_The input_:
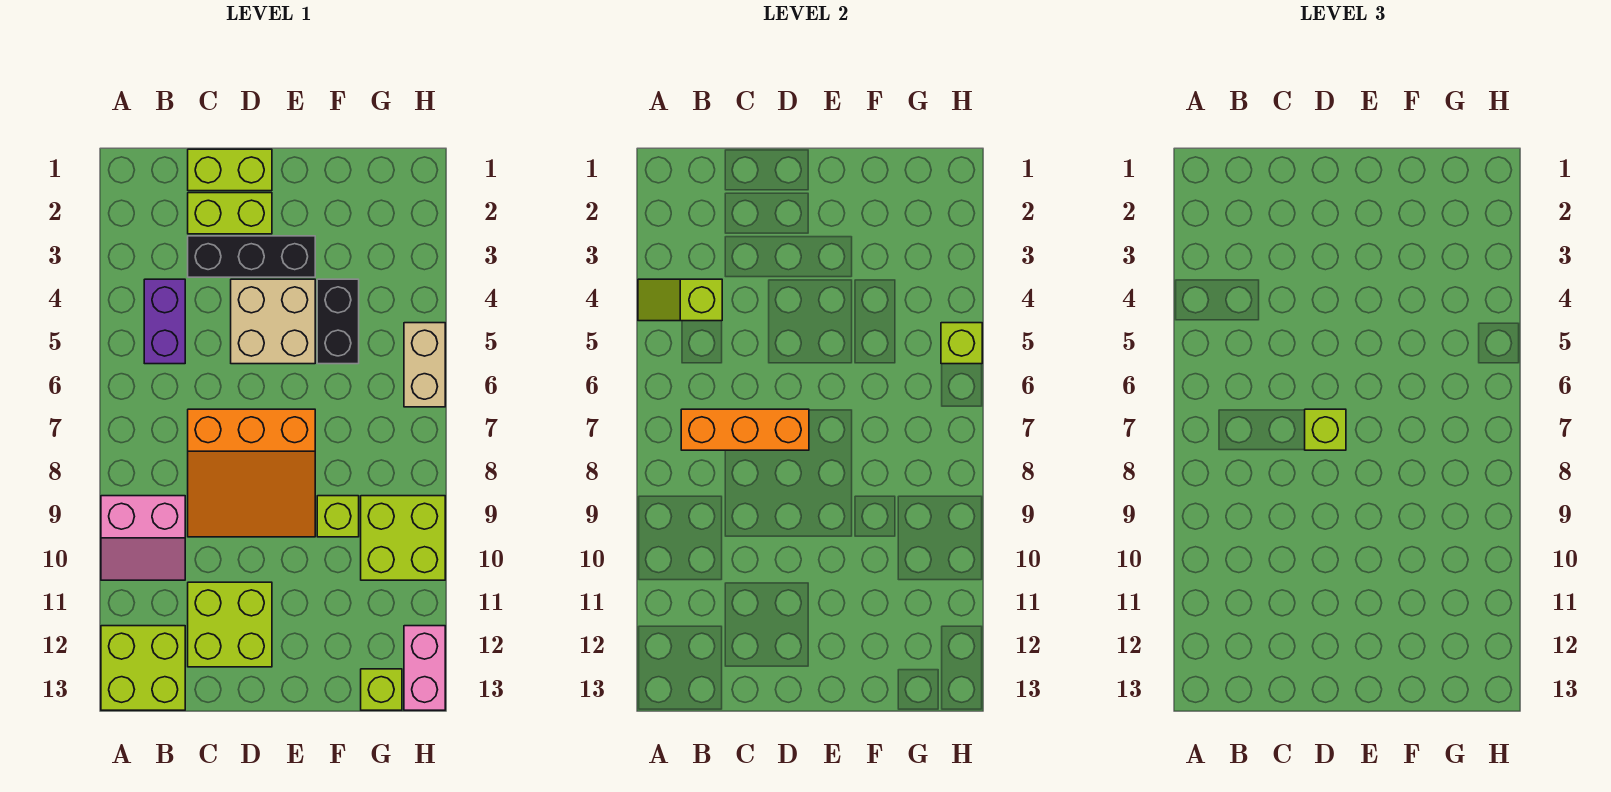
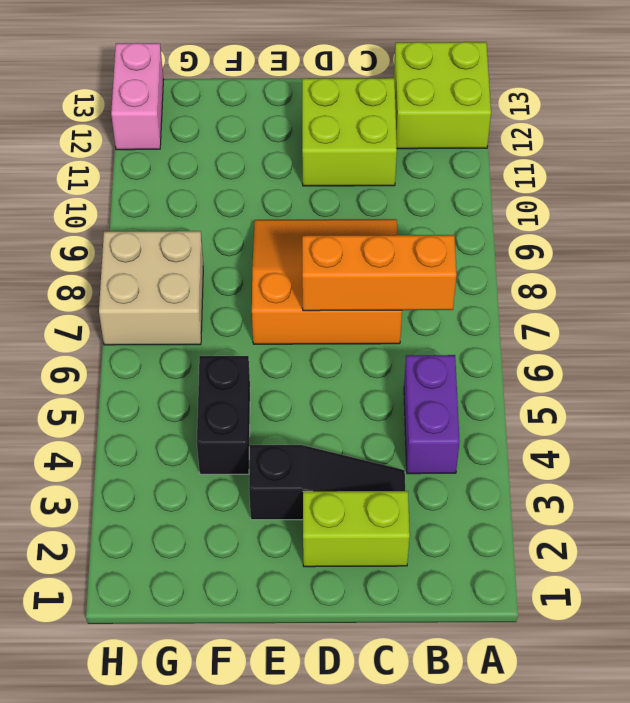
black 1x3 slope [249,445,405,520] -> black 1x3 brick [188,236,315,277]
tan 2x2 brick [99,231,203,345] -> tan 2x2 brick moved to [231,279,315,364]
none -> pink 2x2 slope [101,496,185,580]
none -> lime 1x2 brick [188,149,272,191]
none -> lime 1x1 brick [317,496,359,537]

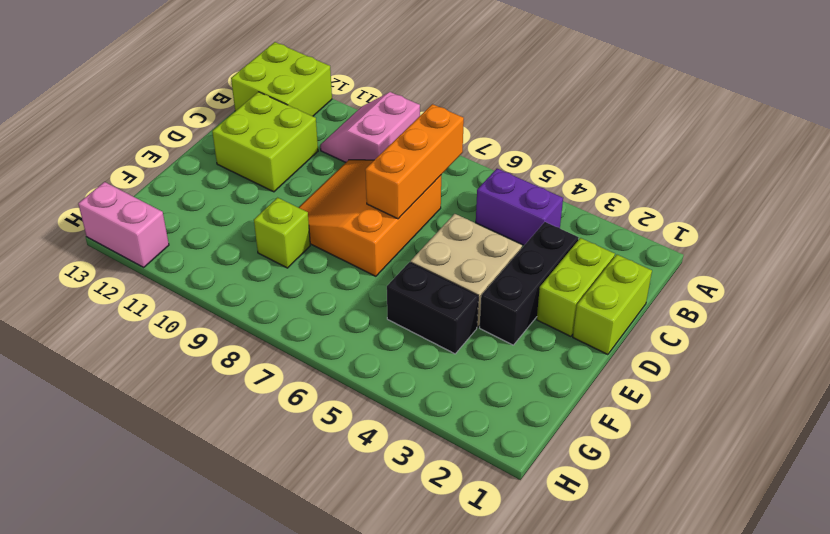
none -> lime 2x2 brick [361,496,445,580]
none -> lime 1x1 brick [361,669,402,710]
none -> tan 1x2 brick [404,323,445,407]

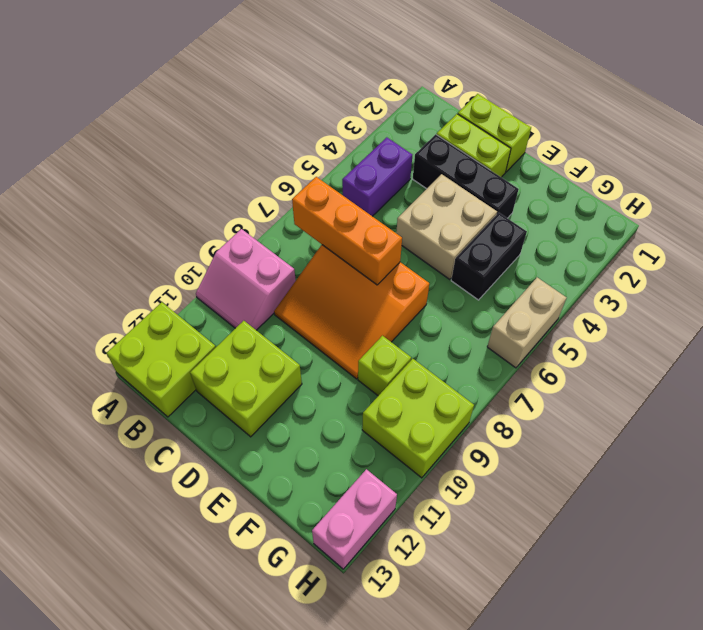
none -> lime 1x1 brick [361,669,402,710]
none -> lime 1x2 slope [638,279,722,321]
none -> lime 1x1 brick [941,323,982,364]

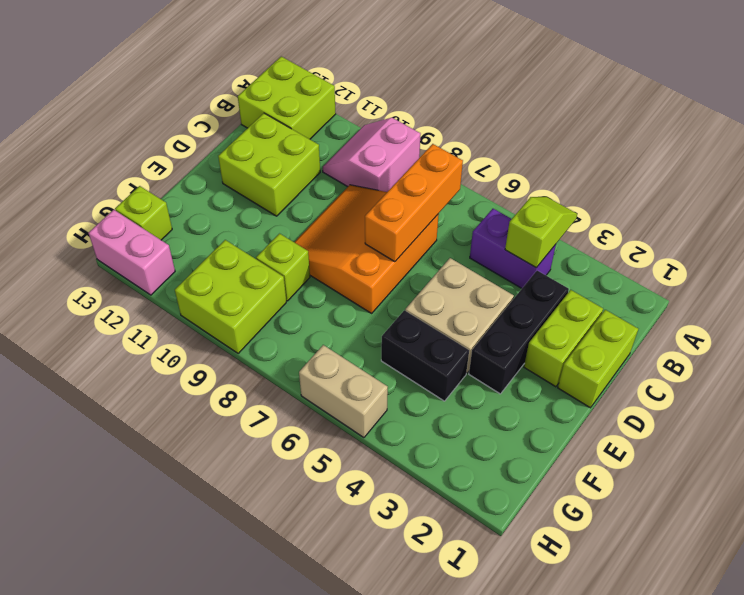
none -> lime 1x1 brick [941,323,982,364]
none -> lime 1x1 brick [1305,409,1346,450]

* * *

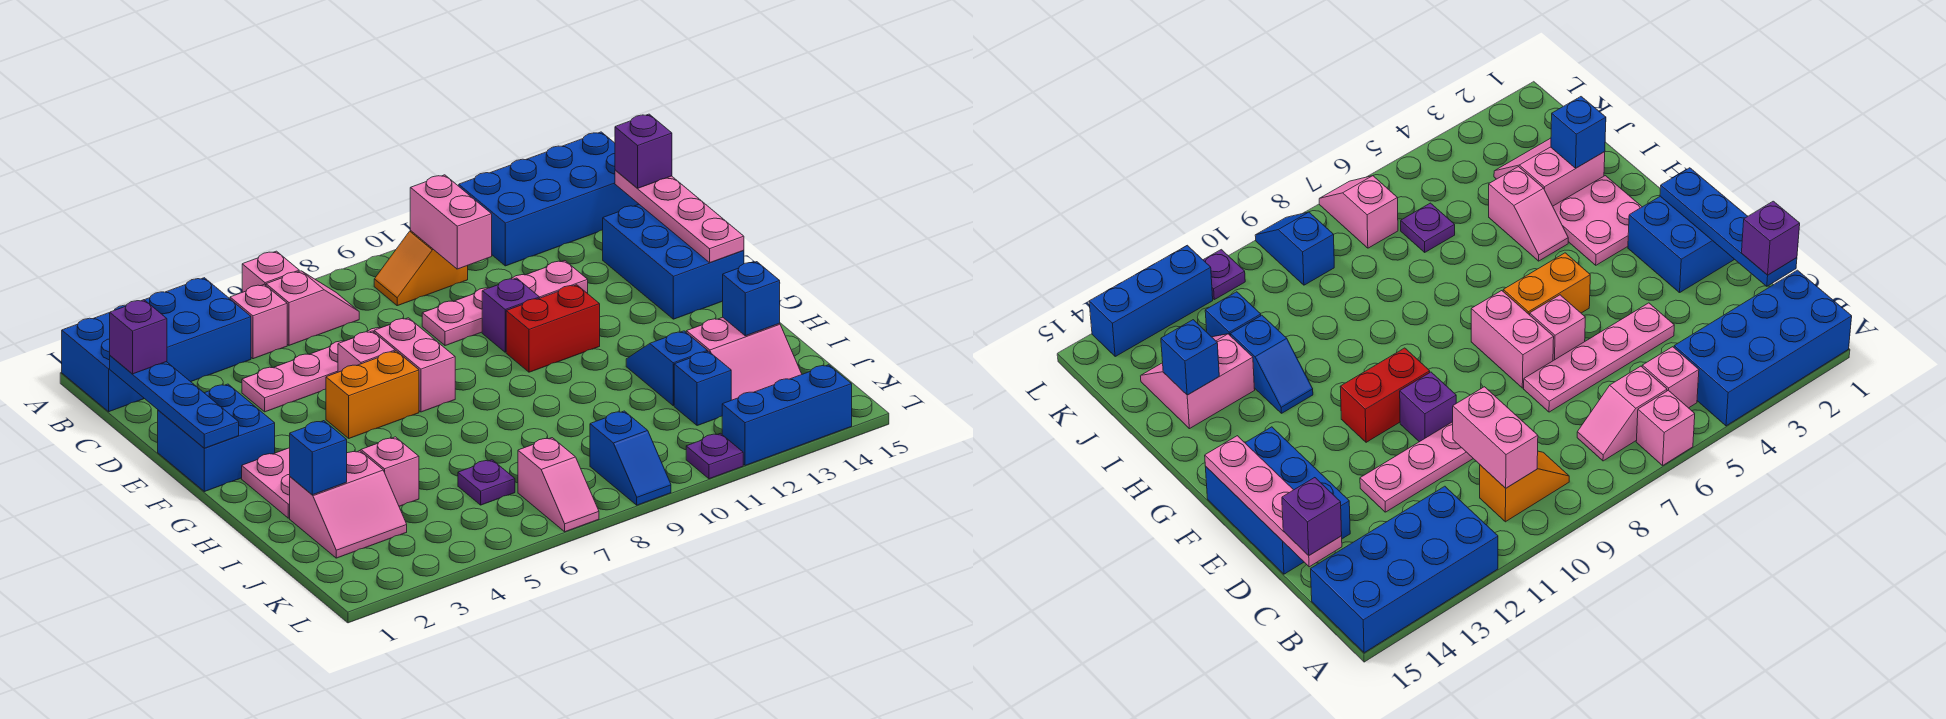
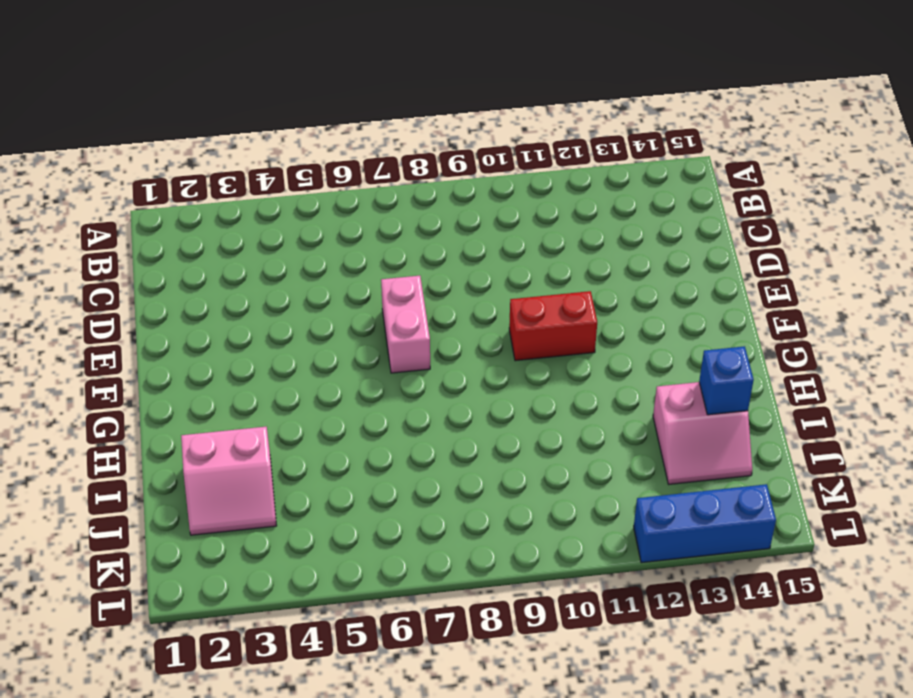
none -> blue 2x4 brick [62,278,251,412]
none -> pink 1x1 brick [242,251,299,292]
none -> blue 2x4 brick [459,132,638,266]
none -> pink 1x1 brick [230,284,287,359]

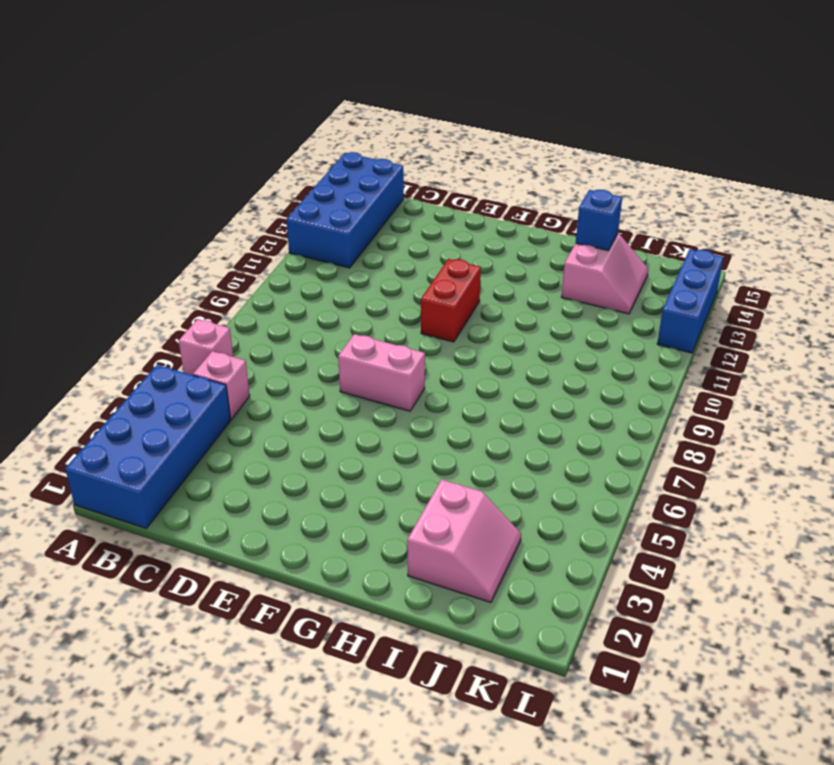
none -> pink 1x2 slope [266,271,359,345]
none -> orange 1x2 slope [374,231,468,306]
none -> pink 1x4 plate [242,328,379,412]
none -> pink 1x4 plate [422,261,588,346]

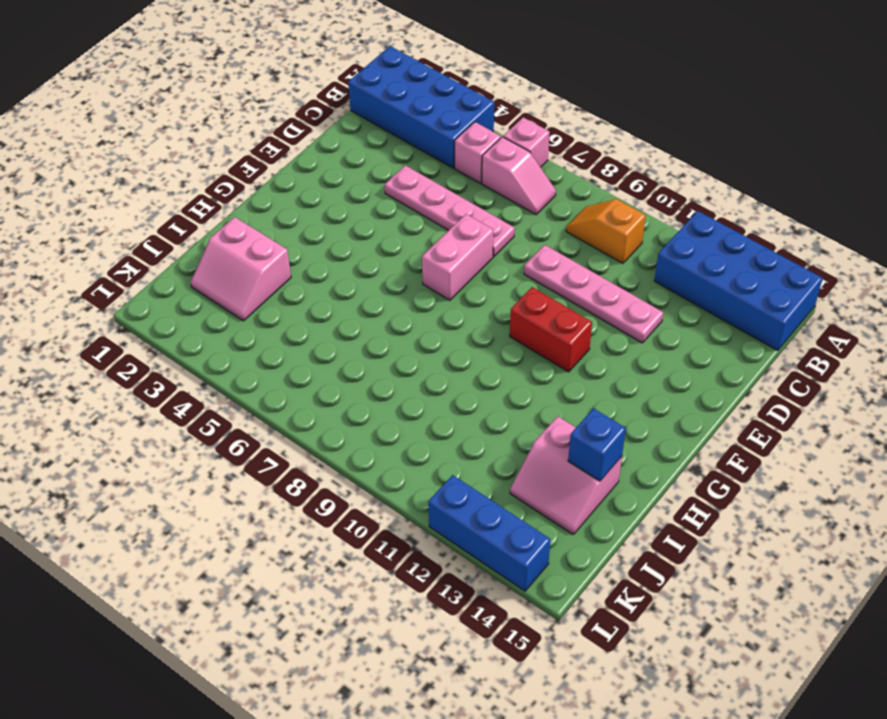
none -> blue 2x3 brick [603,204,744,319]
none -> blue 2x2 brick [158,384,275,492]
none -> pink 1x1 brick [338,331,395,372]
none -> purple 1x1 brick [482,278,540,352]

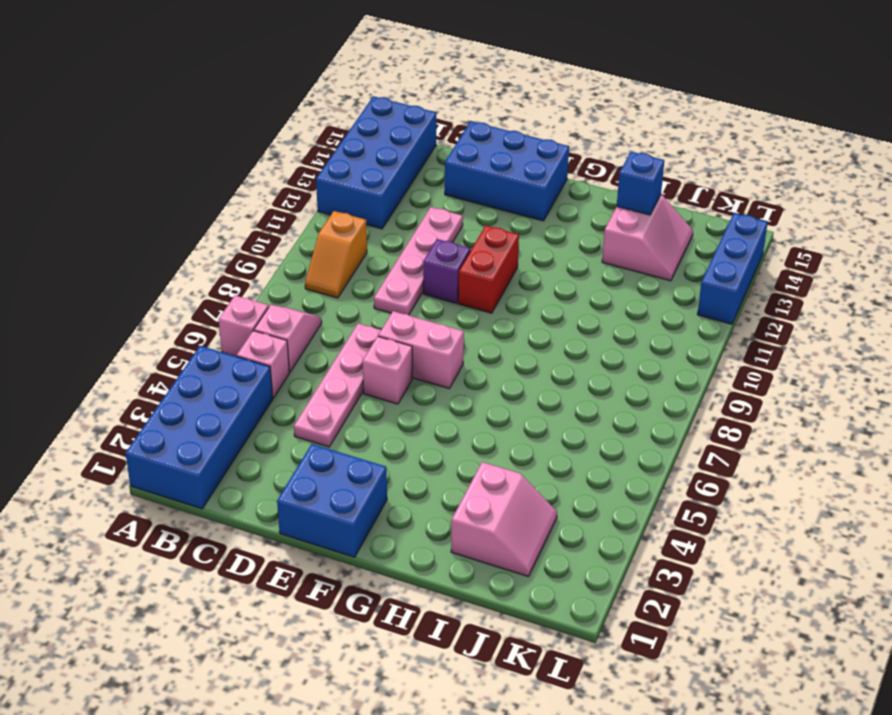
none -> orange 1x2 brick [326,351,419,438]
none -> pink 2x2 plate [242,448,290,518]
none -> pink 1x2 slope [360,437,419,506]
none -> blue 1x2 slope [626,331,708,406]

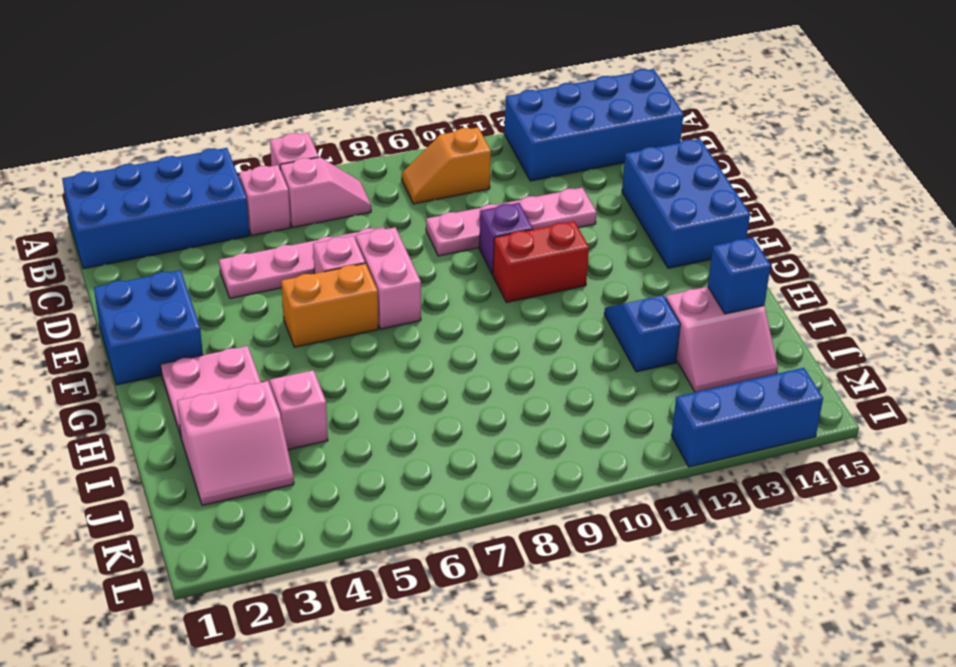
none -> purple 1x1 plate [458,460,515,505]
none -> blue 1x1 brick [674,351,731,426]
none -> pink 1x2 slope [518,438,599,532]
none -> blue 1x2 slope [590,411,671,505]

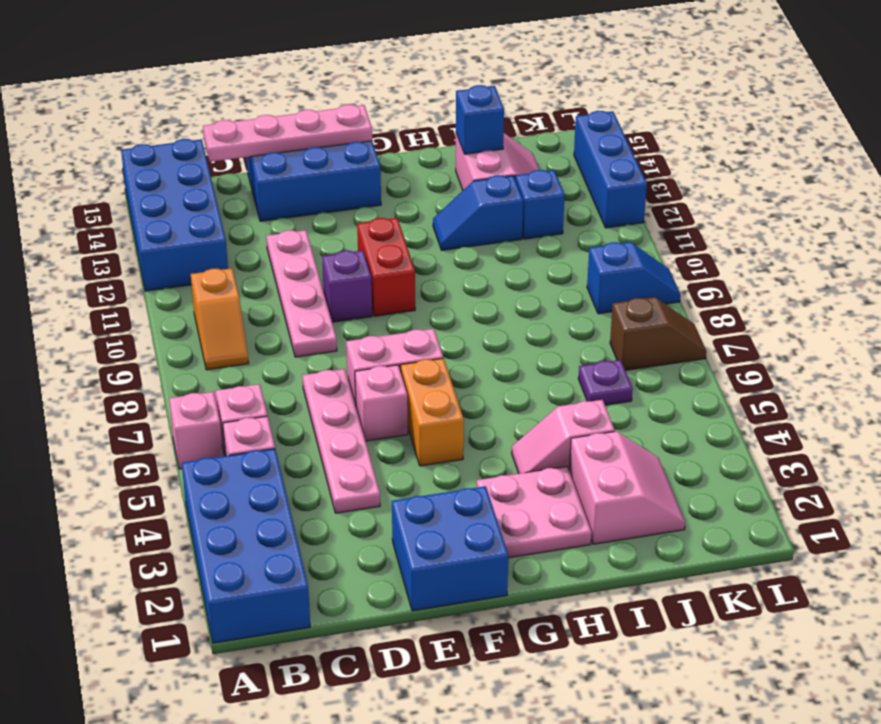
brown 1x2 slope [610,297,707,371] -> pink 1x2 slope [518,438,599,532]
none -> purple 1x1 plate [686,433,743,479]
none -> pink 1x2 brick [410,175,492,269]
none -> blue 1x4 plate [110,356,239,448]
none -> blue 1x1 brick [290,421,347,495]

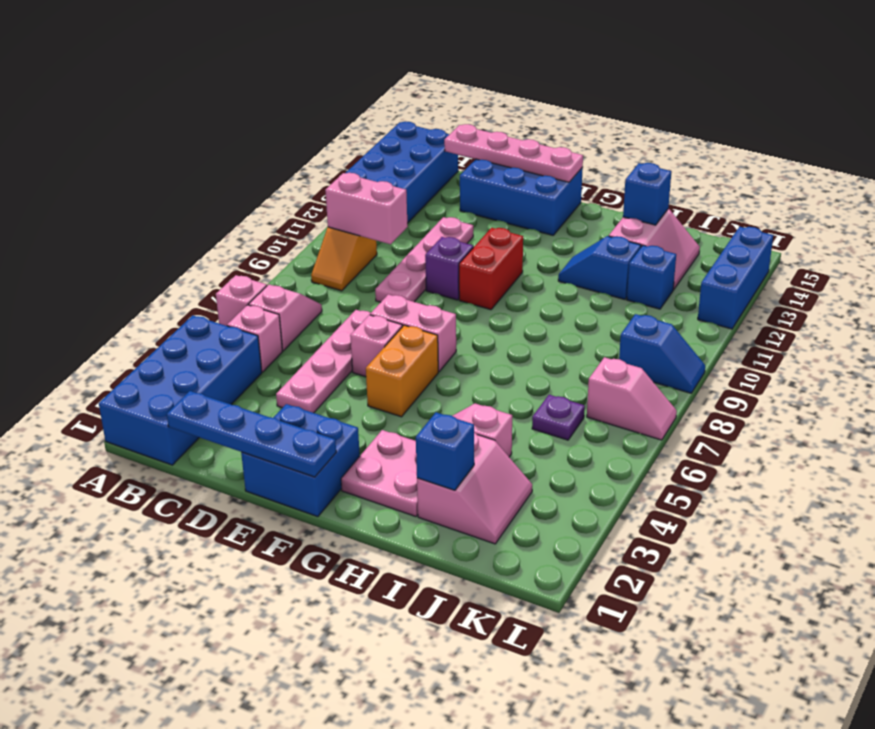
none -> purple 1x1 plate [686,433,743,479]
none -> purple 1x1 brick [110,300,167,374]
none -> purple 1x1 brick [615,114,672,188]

_Work instruction_: Transcribe the lines above exactly, beginning at the one with "black 1x3 slope" and ending at the one with "none -> tan 1x2 brick [404,323,445,407]". Include both; exclude the pictures.

_Solution_:
black 1x3 slope [249,445,405,520] -> black 1x3 brick [188,236,315,277]
tan 2x2 brick [99,231,203,345] -> tan 2x2 brick moved to [231,279,315,364]
none -> pink 2x2 slope [101,496,185,580]
none -> lime 1x2 brick [188,149,272,191]
none -> lime 1x1 brick [317,496,359,537]

none -> lime 2x2 brick [361,496,445,580]
none -> lime 1x1 brick [361,669,402,710]
none -> tan 1x2 brick [404,323,445,407]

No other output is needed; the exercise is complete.